» **Problem**
What you output must match, exactly, the lines from the start of the records to the line containing "V2: AC 10mV", both ends kept and pictures excluded.

» **Data records**
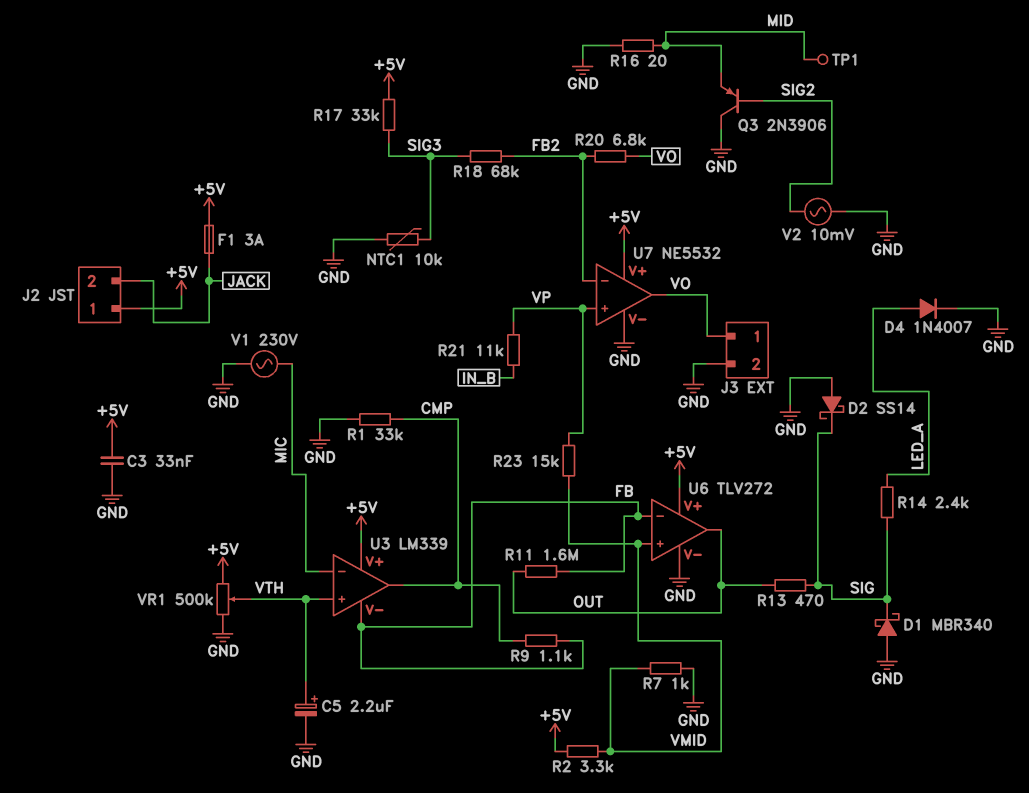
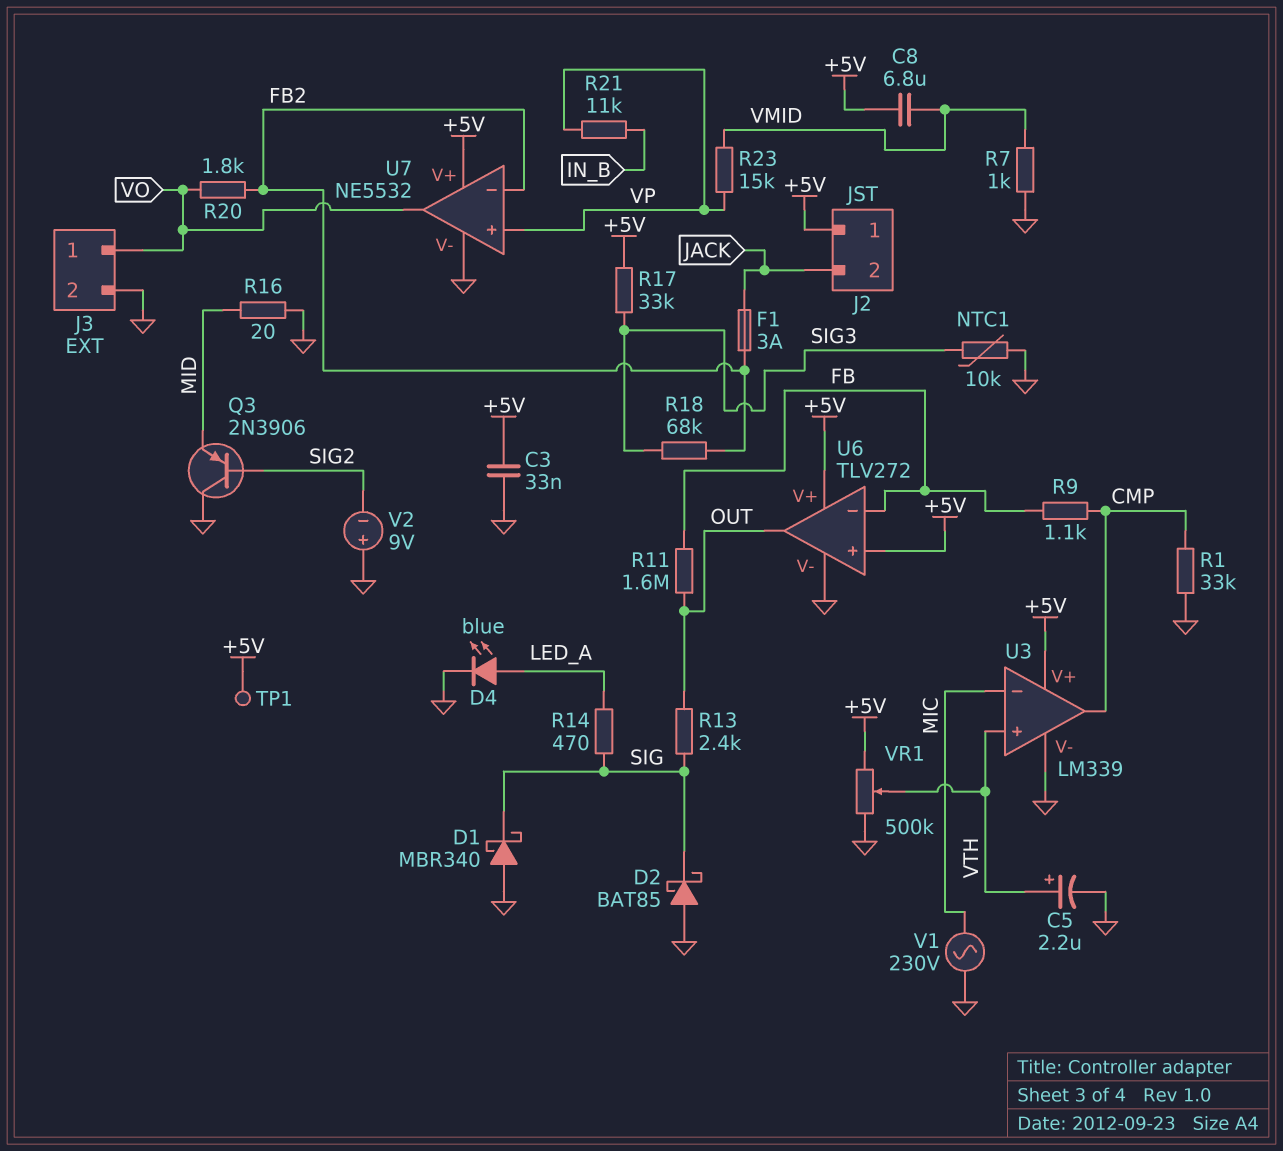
C8: none -> 6.8uF (+5V, VMID)
D2: schottky SS14 (A GND, K SIG) -> schottky BAT85 (A GND, K SIG)
D4: diode 1N4007 (A LED_A, K GND) -> LED blue (A LED_A, K GND)
F1: 3A (+5V, JACK) -> 3A (FB2, JACK)
R2: 3.3k (+5V, VMID) -> none
R13: 470 (OUT, SIG) -> 2.4k (OUT, SIG)
R14: 2.4k (LED_A, SIG) -> 470 (LED_A, SIG)
R20: 6.8k (FB2, VO) -> 1.8k (FB2, VO)
TP1: test point (MID) -> test point (+5V)
U3 pin V-: FB -> GND
U6 pin in+: VMID -> +5V
V2: AC 10mV (GND, SIG2) -> 9V (plus GND, minus SIG2)

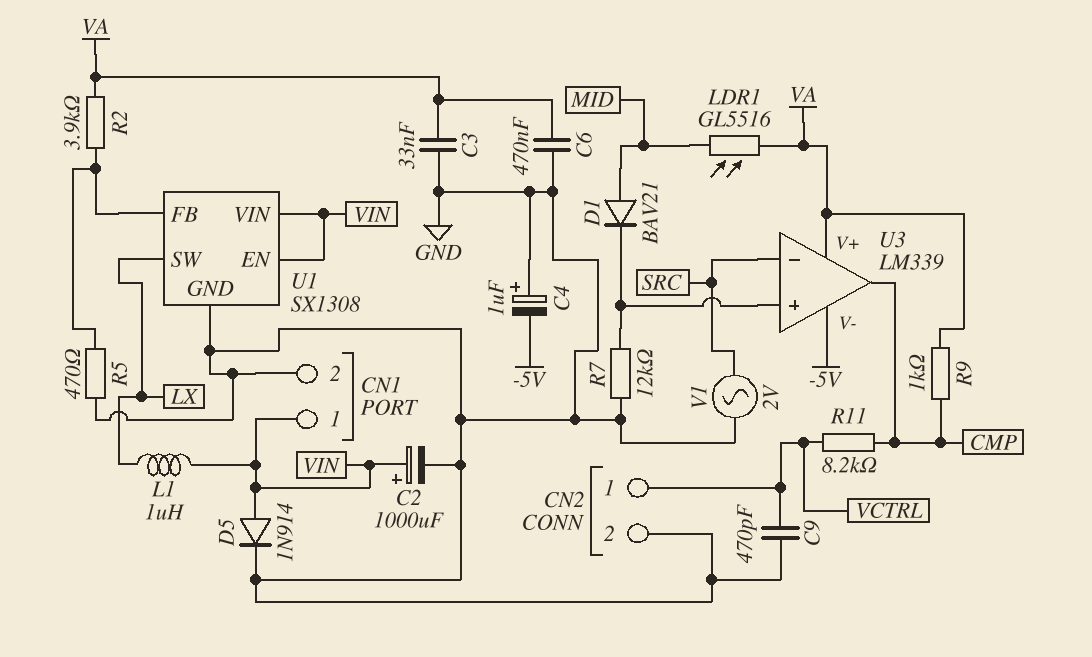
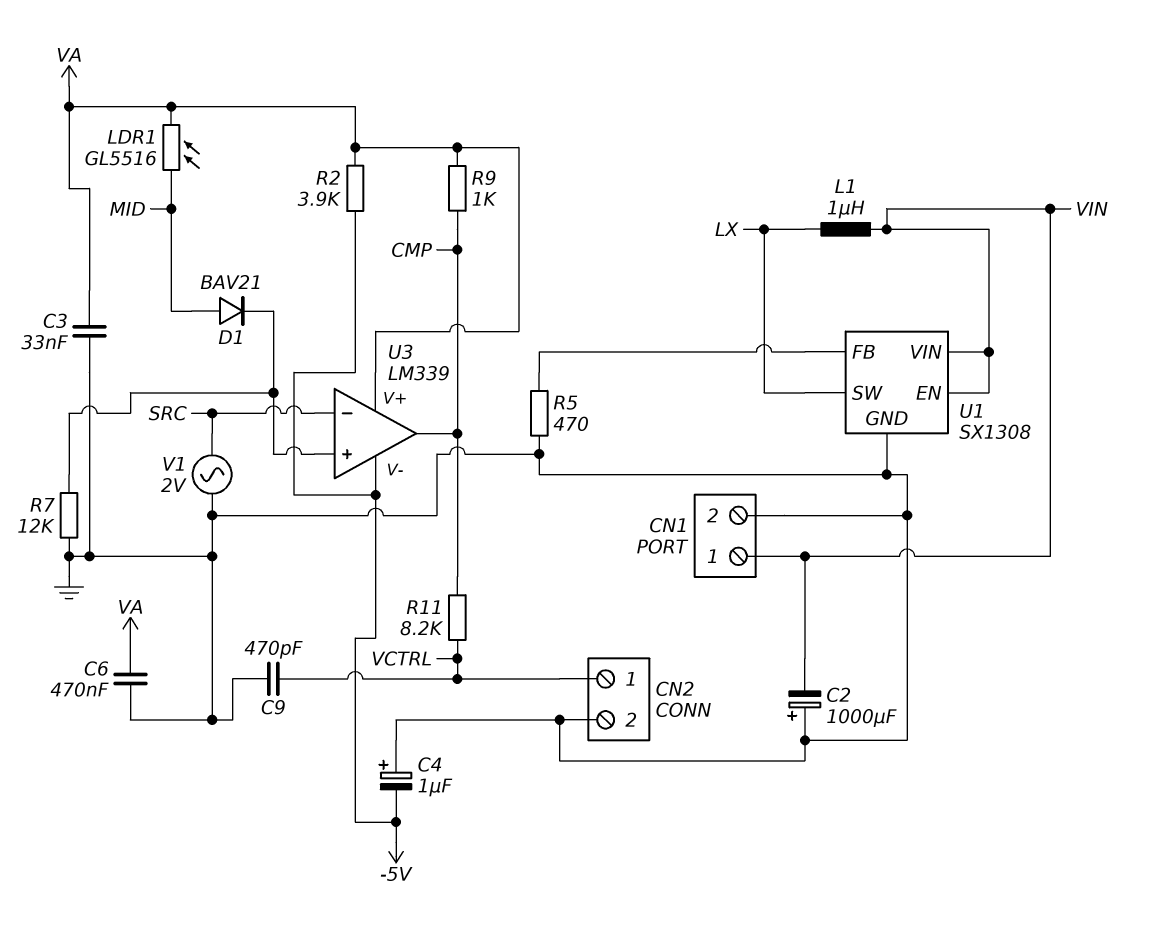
C2: 1000uF (plus VIN, minus GND) -> 1000uF (plus GND, minus VIN)
D5: diode 1N914 (A VIN, K GND) -> none
R2: 3.9k (U1/FB, VA) -> 3.9k (-5V, VA)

» **Response**
C8: none -> 6.8uF (+5V, VMID)
D2: schottky SS14 (A GND, K SIG) -> schottky BAT85 (A GND, K SIG)
D4: diode 1N4007 (A LED_A, K GND) -> LED blue (A LED_A, K GND)
F1: 3A (+5V, JACK) -> 3A (FB2, JACK)
R2: 3.3k (+5V, VMID) -> none
R13: 470 (OUT, SIG) -> 2.4k (OUT, SIG)
R14: 2.4k (LED_A, SIG) -> 470 (LED_A, SIG)
R20: 6.8k (FB2, VO) -> 1.8k (FB2, VO)
TP1: test point (MID) -> test point (+5V)
U3 pin V-: FB -> GND
U6 pin in+: VMID -> +5V
V2: AC 10mV (GND, SIG2) -> 9V (plus GND, minus SIG2)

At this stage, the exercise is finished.